__Exercise__:
Your job is to set down the stretch of entries that opens with the line containing "(267, 71) = (137, 216): purple" and closes with the line containing "(571, 226) = (399, 184): none". Keep both end lines, copy each exactly, and add nothing.

__Records to process__:
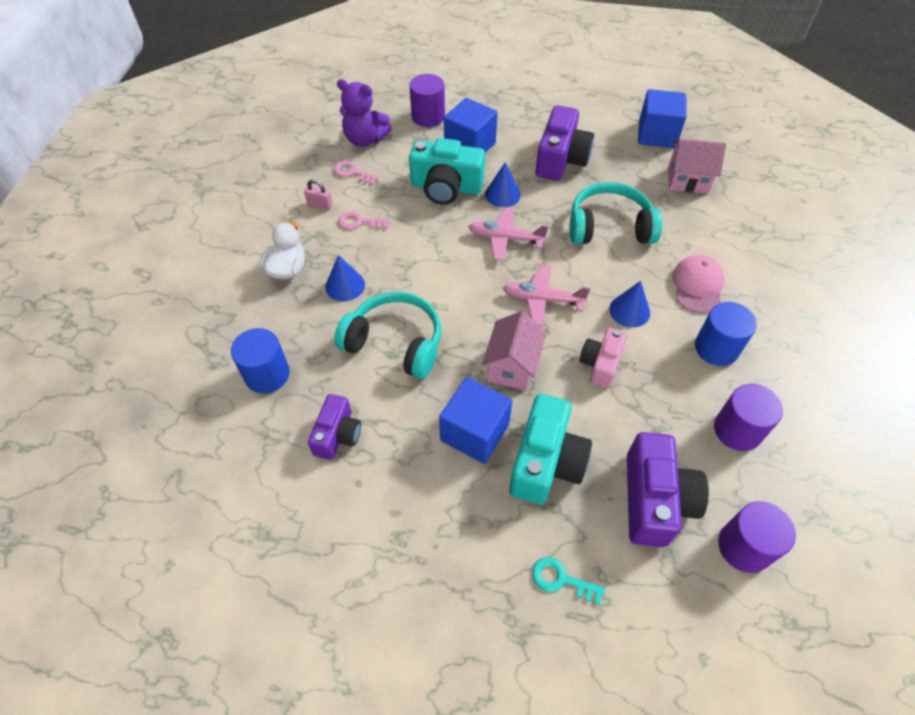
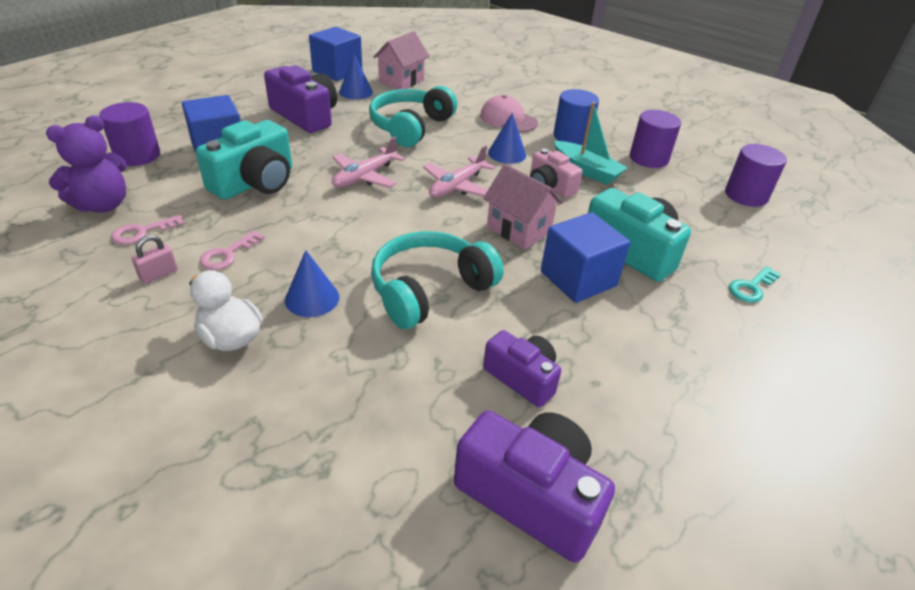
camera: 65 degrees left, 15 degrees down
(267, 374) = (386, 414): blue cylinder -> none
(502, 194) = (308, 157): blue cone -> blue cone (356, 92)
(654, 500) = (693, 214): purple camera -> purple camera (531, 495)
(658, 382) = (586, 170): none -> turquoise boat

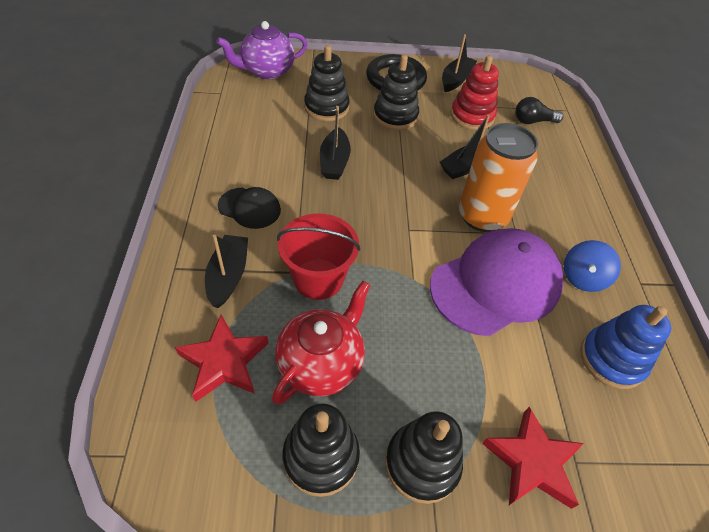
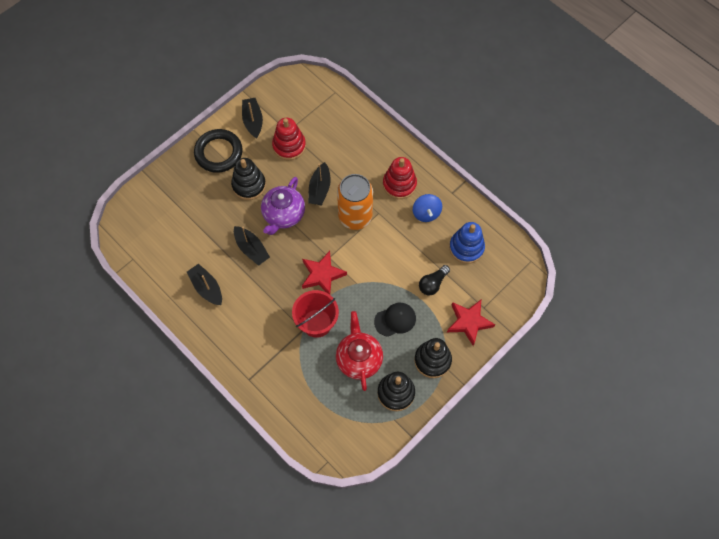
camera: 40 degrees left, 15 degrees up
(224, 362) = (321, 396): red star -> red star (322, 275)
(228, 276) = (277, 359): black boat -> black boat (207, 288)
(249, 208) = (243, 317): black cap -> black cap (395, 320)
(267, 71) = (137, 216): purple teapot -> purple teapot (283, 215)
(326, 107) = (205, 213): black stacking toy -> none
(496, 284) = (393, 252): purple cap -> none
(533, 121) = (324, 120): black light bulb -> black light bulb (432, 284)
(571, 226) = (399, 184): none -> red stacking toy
* * *
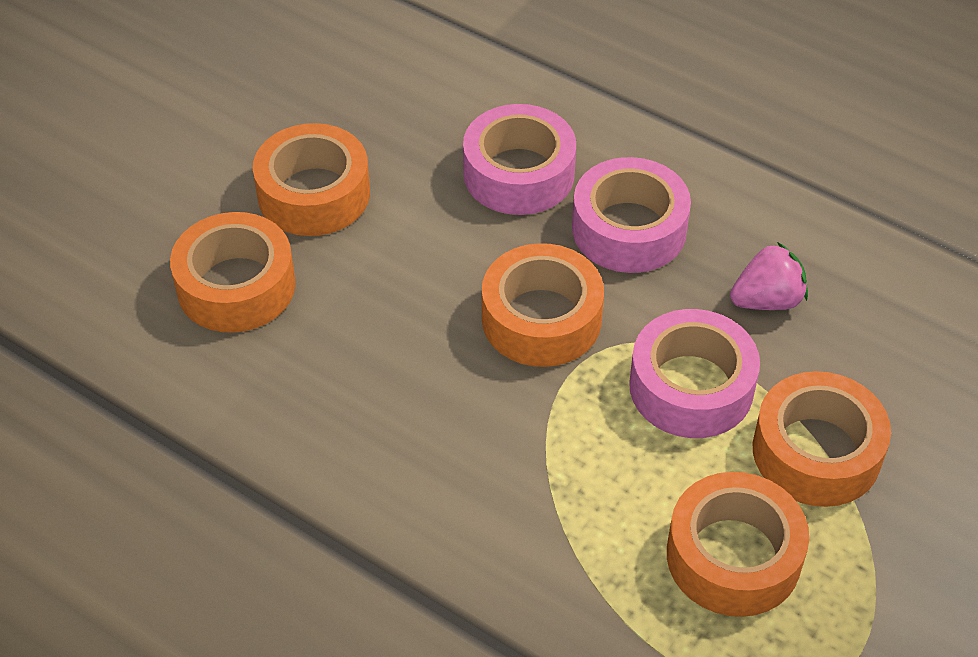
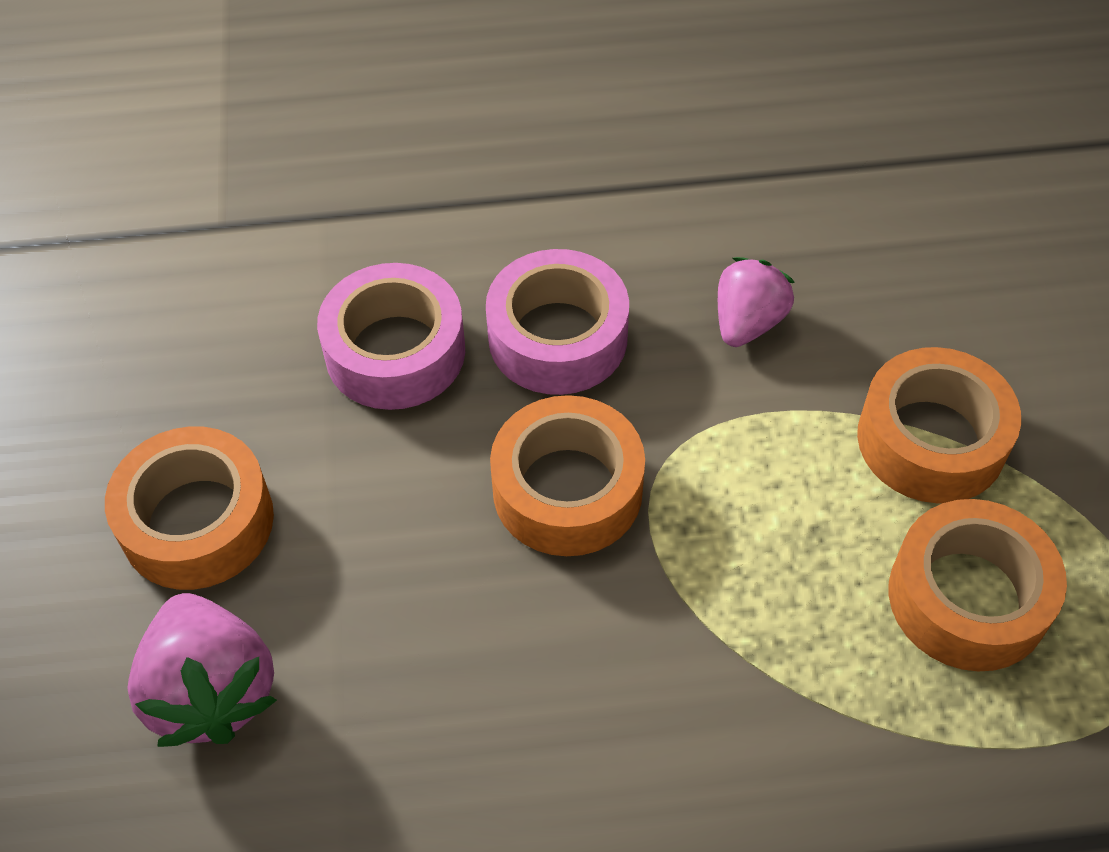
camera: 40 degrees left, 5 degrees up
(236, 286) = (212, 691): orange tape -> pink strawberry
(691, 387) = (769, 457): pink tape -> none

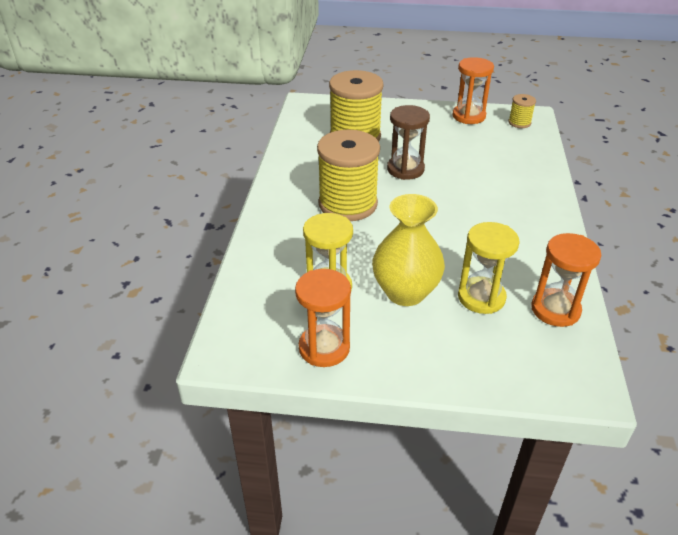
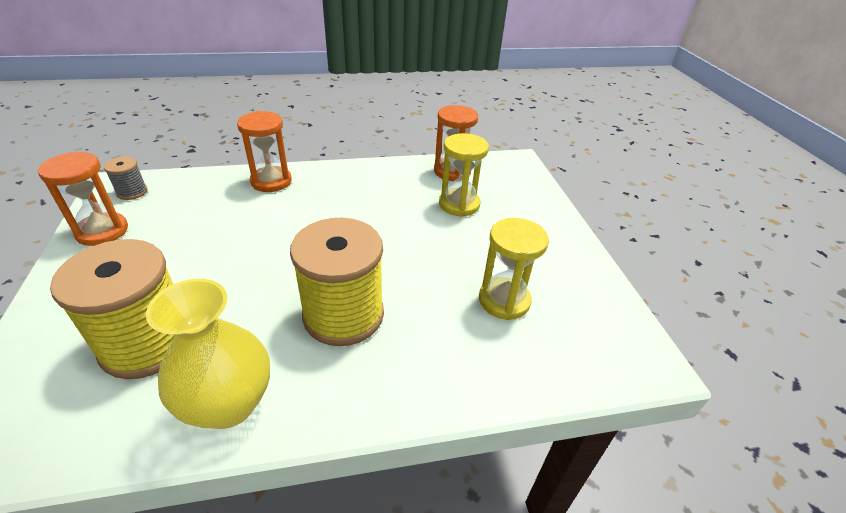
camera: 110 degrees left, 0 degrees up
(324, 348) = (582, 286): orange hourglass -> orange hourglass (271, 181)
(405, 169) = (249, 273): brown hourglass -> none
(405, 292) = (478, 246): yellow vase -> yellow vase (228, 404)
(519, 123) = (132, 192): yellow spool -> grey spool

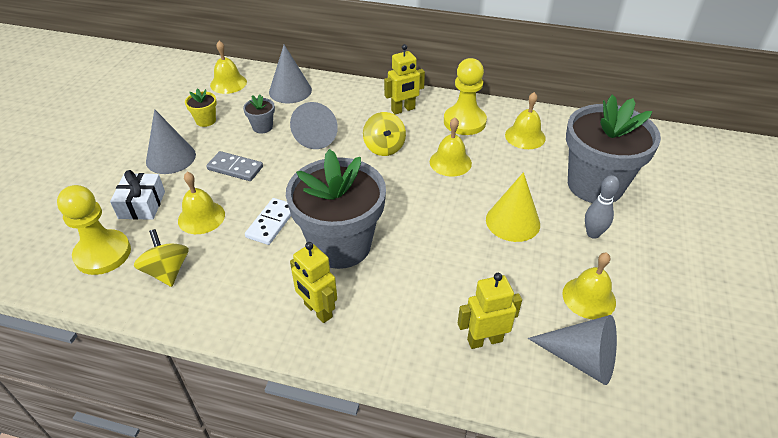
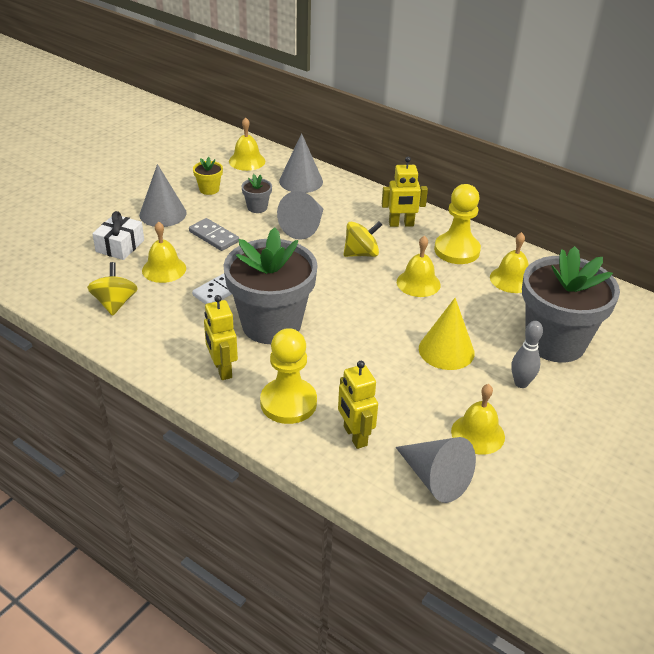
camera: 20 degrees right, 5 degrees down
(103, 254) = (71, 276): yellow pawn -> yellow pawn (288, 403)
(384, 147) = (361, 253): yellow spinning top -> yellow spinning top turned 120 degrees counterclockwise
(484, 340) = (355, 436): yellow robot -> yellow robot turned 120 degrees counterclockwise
---
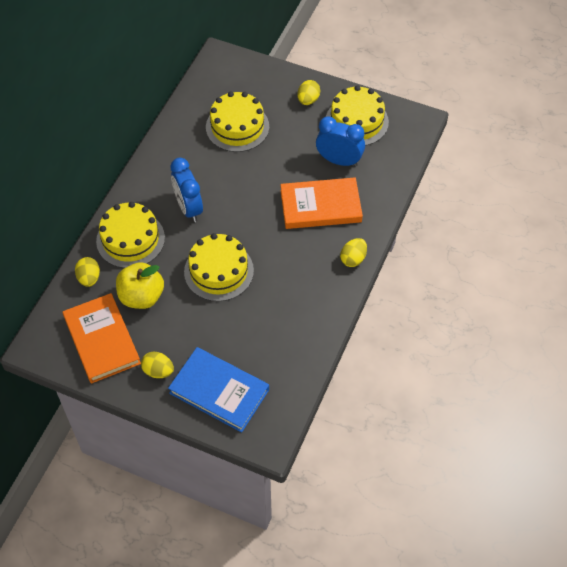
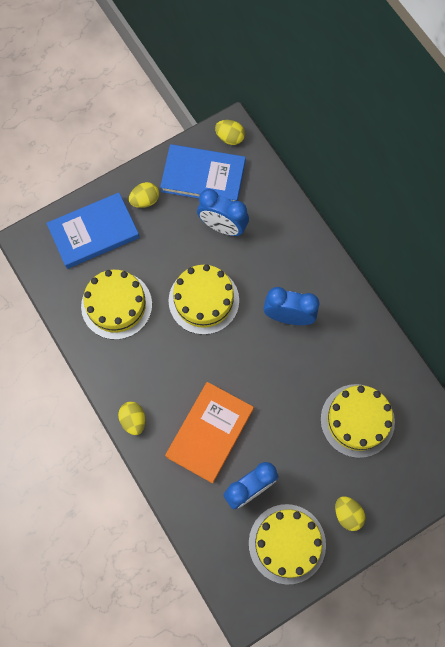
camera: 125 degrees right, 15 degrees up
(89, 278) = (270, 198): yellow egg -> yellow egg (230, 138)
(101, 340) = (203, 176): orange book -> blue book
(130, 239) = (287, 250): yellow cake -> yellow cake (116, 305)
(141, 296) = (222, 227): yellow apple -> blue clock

__Exercise response__:
(267, 71) = (137, 216): purple teapot -> purple teapot (283, 215)
(326, 107) = (205, 213): black stacking toy -> none
(496, 284) = (393, 252): purple cap -> none
(533, 121) = (324, 120): black light bulb -> black light bulb (432, 284)
(571, 226) = (399, 184): none -> red stacking toy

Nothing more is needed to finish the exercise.